## Data to use

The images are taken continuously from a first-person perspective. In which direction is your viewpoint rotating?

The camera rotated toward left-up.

...

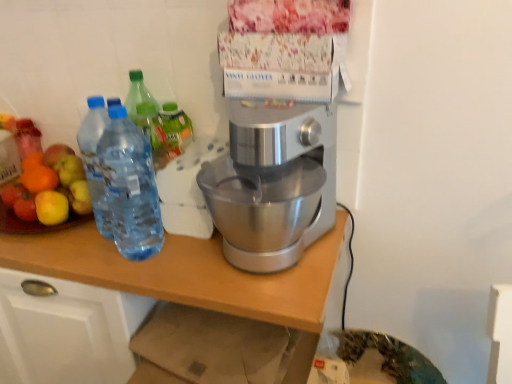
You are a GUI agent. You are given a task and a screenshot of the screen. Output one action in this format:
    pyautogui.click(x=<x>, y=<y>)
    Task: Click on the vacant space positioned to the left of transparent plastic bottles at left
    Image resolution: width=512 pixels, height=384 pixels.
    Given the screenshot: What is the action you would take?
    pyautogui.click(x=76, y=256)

## Directions
Reproduce the lines of the records verbatim, starting with the line that contains "You are a GUI" and ending with the line that contains "pyautogui.click(x=76, y=256)", both included.

## Completed exercise
You are a GUI agent. You are given a task and a screenshot of the screen. Output one action in this format:
    pyautogui.click(x=<x>, y=<y>)
    Task: Click on the vacant space positioned to the left of transparent plastic bottles at left
    Image resolution: width=512 pixels, height=384 pixels.
    Given the screenshot: What is the action you would take?
    pyautogui.click(x=76, y=256)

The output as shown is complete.